WHAT IS BEING ASKED :: When you return the data, keep every word exact and include none of the images.

RECORDED INFORMATION ::
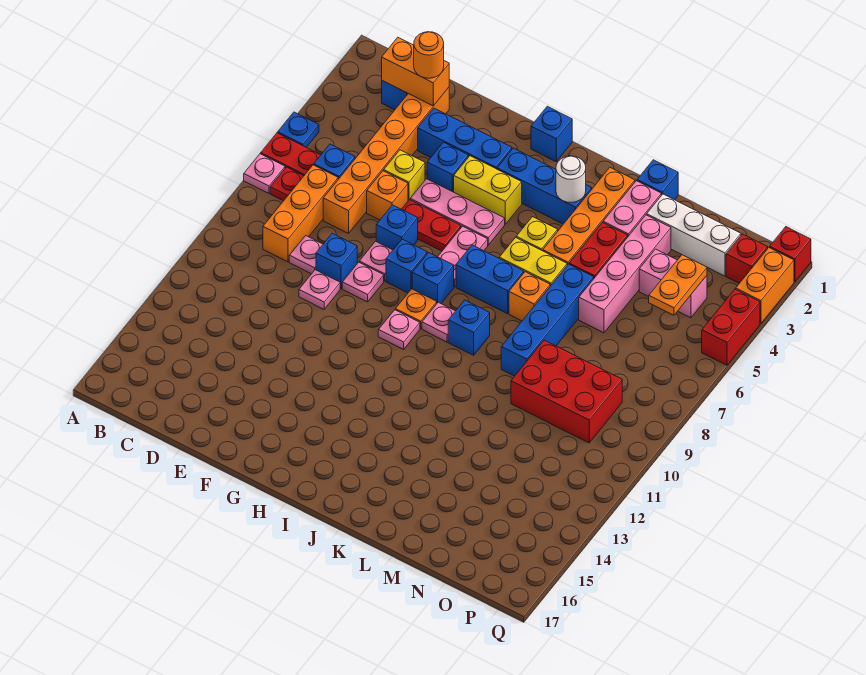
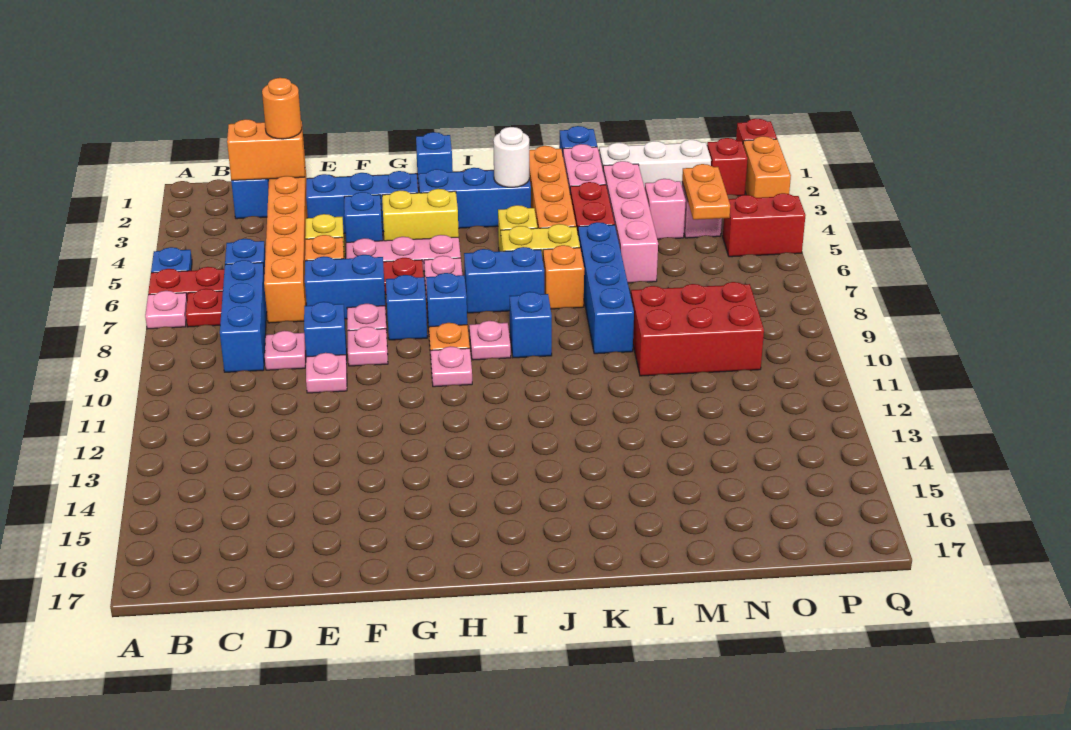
orange brick C7:C9 level 1 -> blue brick C7:C9 level 1
blue brick F7 level 1 -> blue brick E7:F7 level 1
red brick Q4:Q5 level 1 -> red brick P5:Q5 level 1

ANSWER TO THIS EXERCISE ::
orange brick C7:C9 level 1 -> blue brick C7:C9 level 1
blue brick F7 level 1 -> blue brick E7:F7 level 1
red brick Q4:Q5 level 1 -> red brick P5:Q5 level 1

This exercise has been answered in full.